> _Aim of the task_
Starting at the line that contains "turquoise cupcake: 5 -> 4" and stopping at the line that contains "white strawberry: 6 -> 11", restate each line of the records below exactly. Omit the pictures.

> _Data under study_
"""

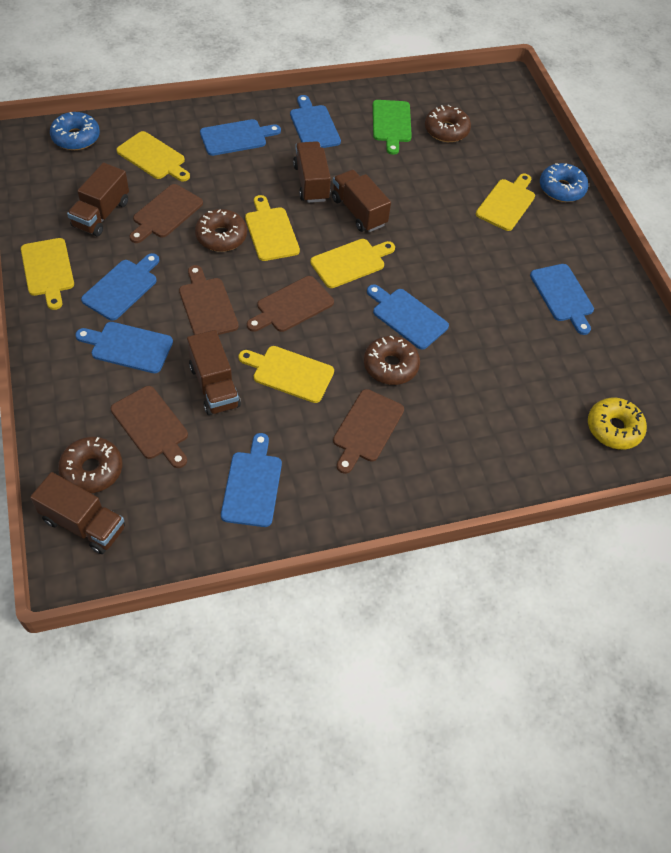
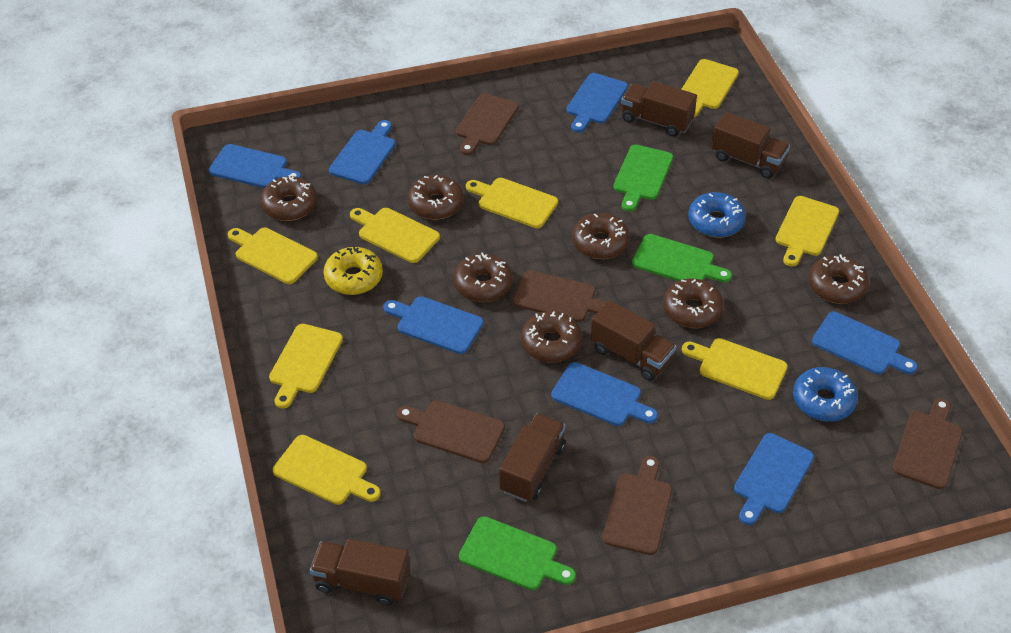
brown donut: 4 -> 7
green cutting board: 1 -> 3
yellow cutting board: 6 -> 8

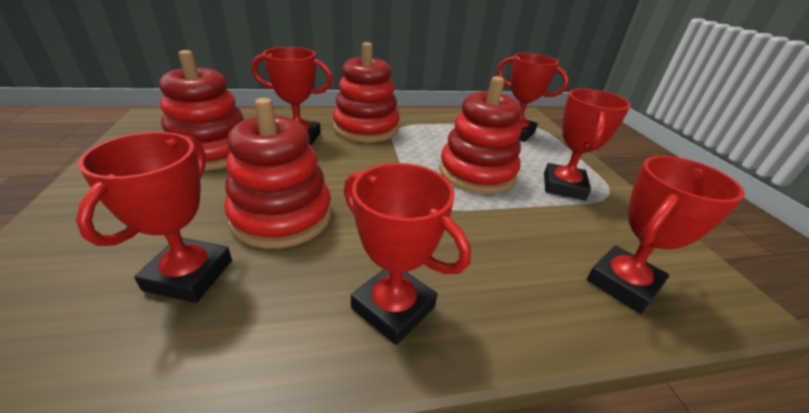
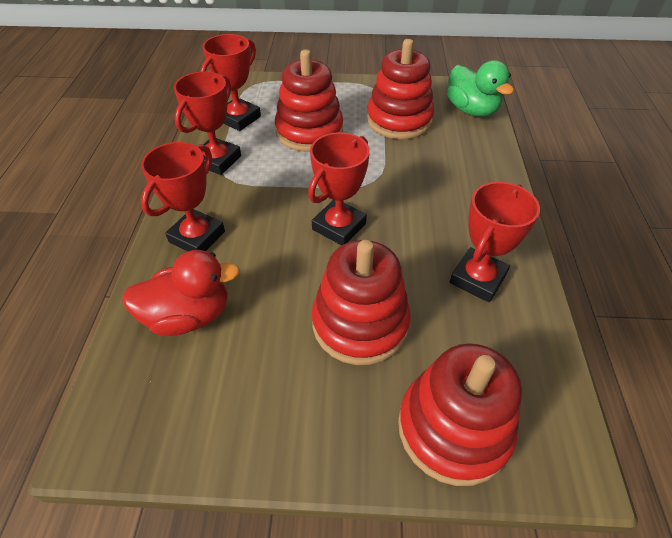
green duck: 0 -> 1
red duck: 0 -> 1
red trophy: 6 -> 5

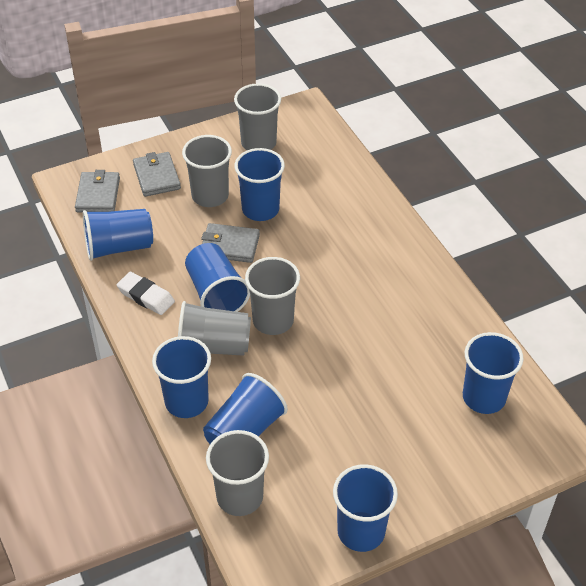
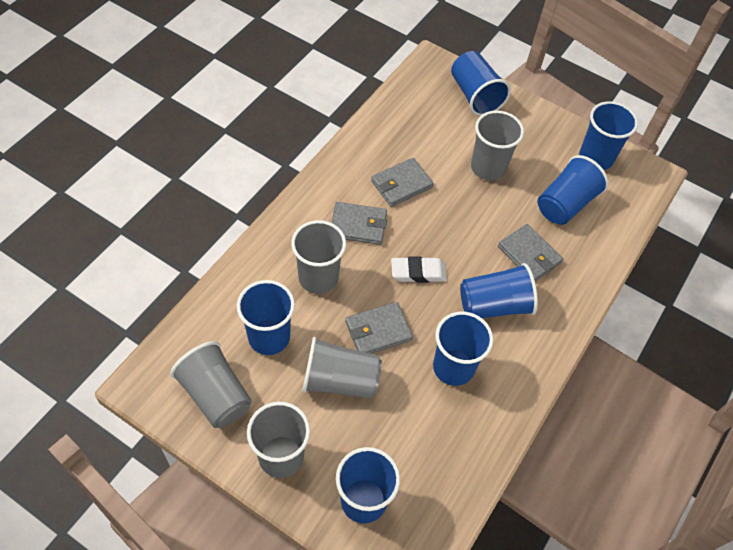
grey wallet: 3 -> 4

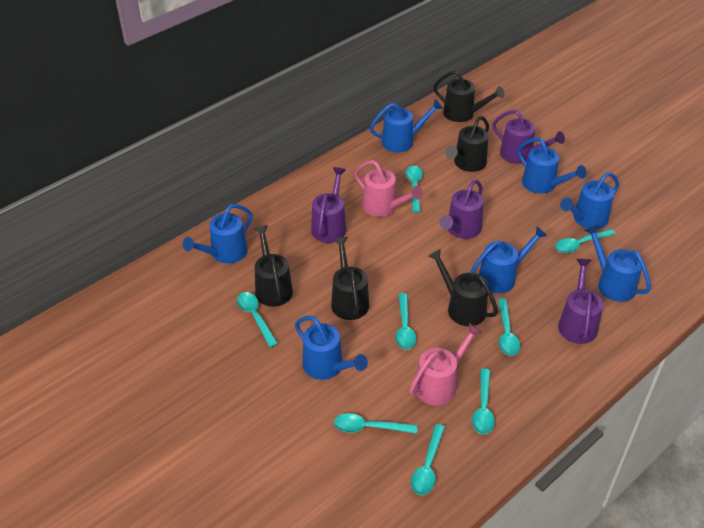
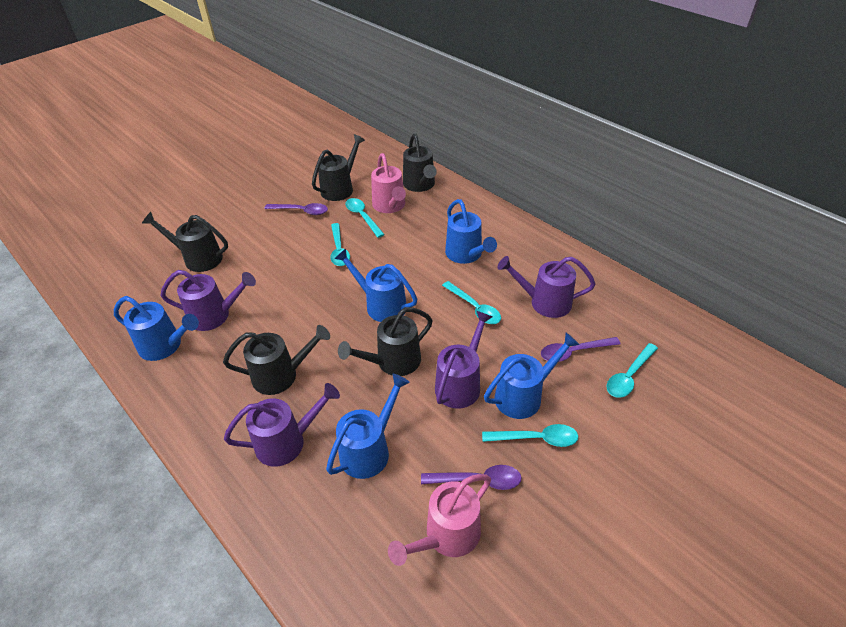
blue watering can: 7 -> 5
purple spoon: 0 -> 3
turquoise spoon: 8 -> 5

"""
"""

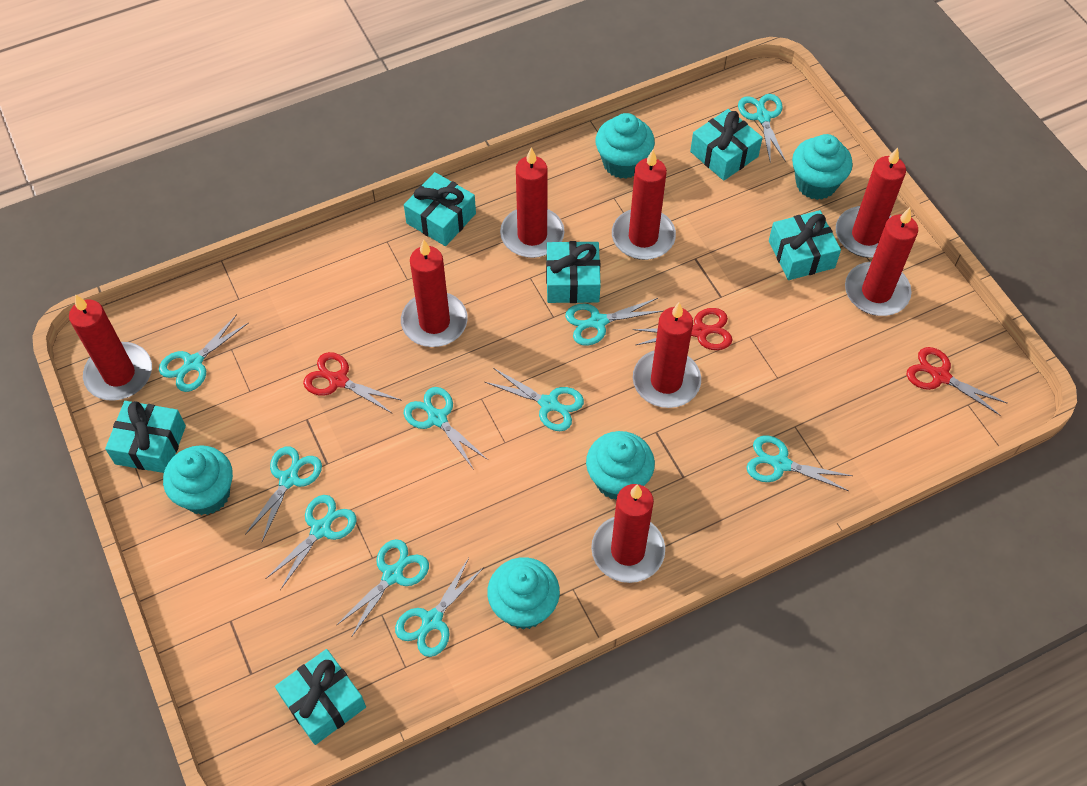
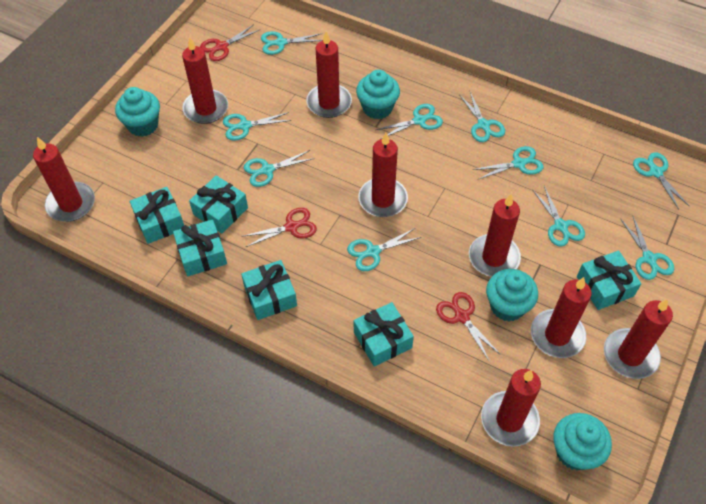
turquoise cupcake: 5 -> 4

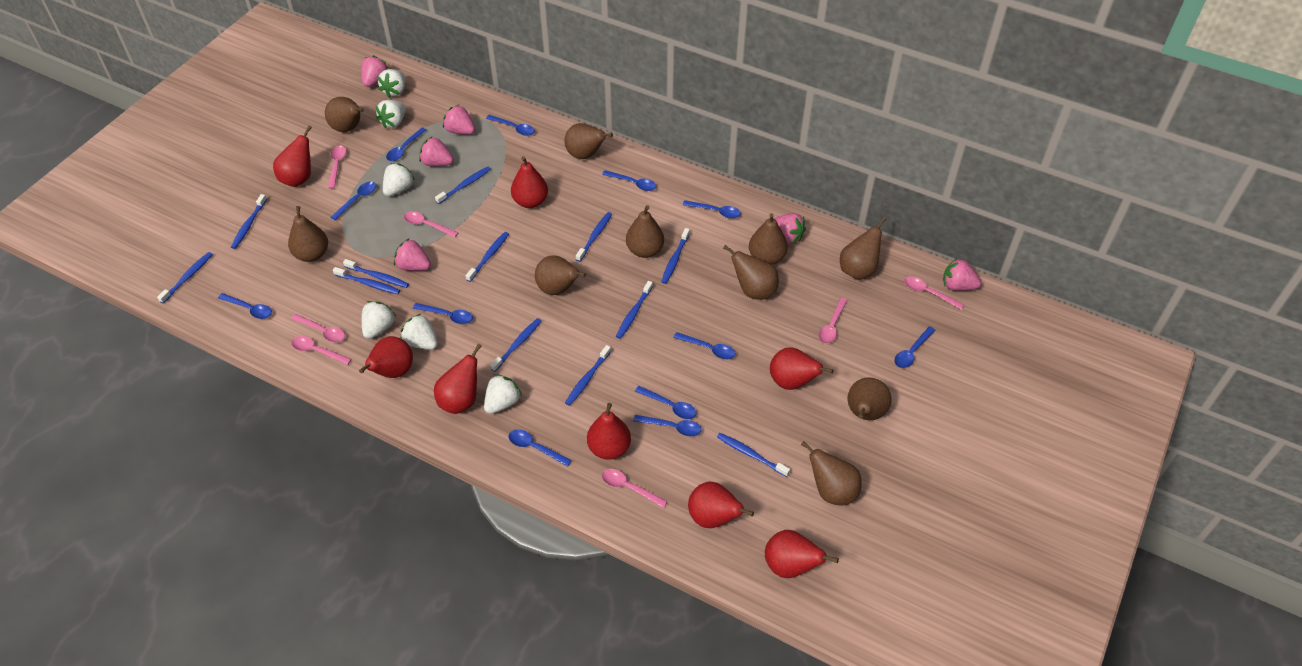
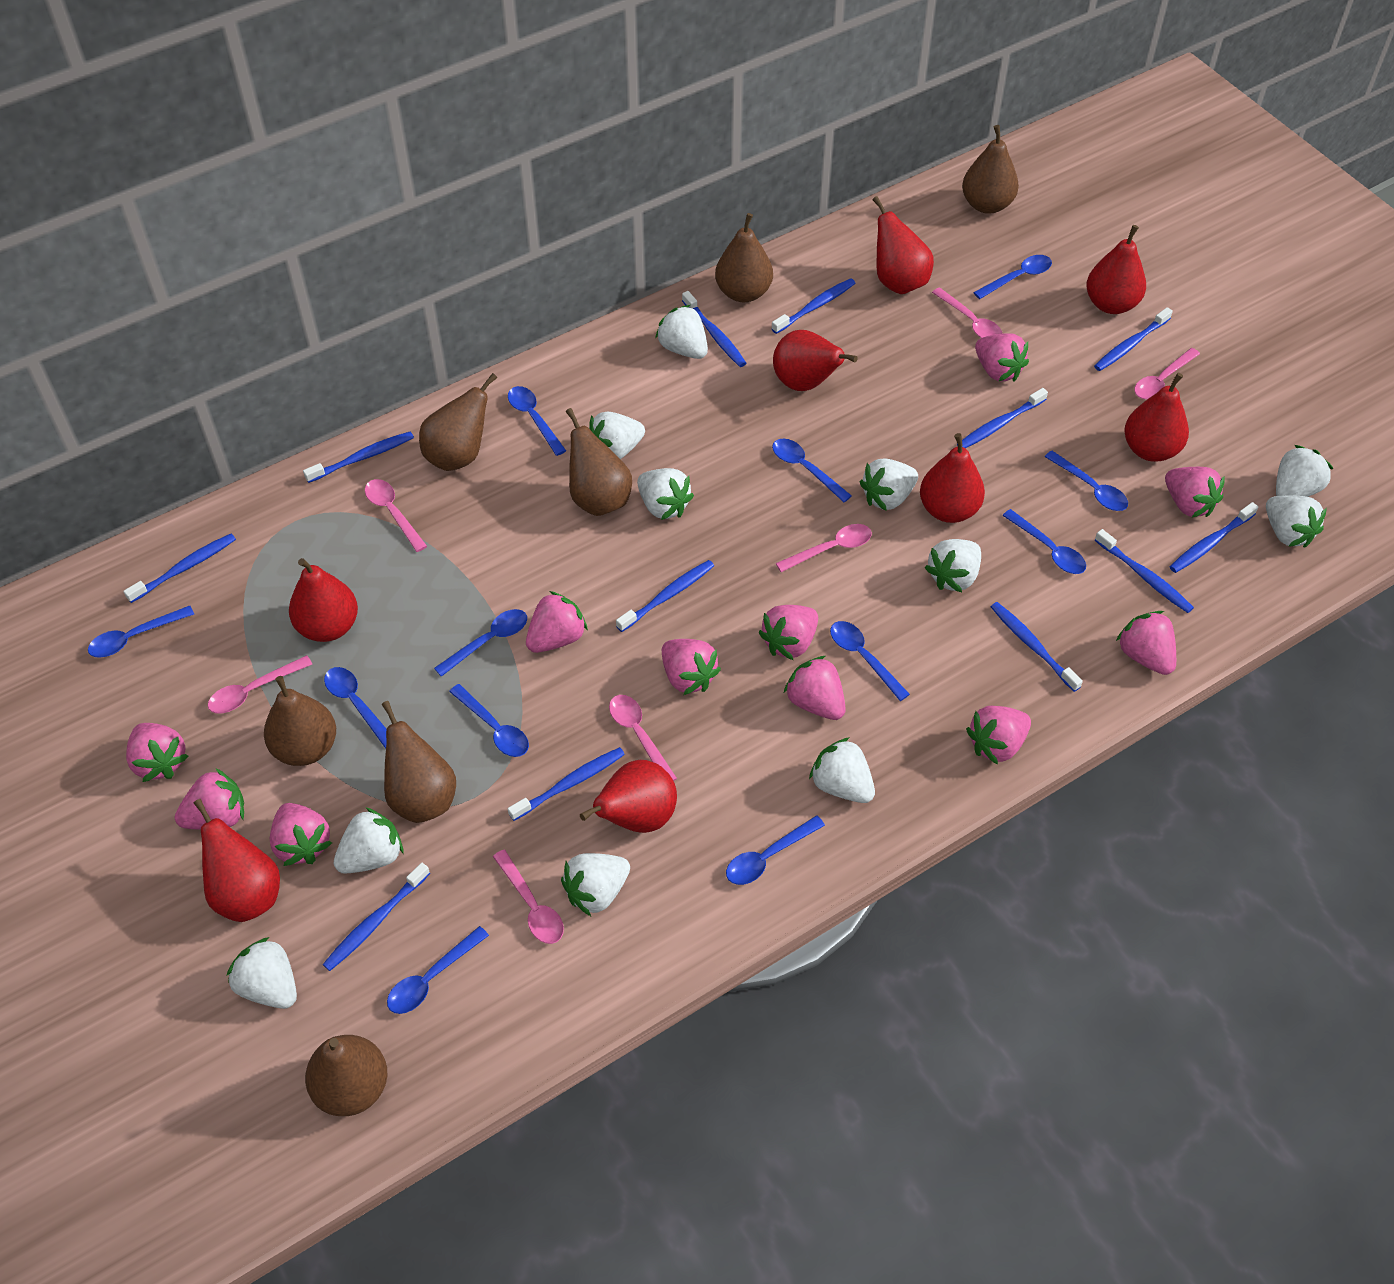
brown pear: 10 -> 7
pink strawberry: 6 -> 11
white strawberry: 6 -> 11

"""

> _Completed exercise_
turquoise cupcake: 5 -> 4

brown pear: 10 -> 7
pink strawberry: 6 -> 11
white strawberry: 6 -> 11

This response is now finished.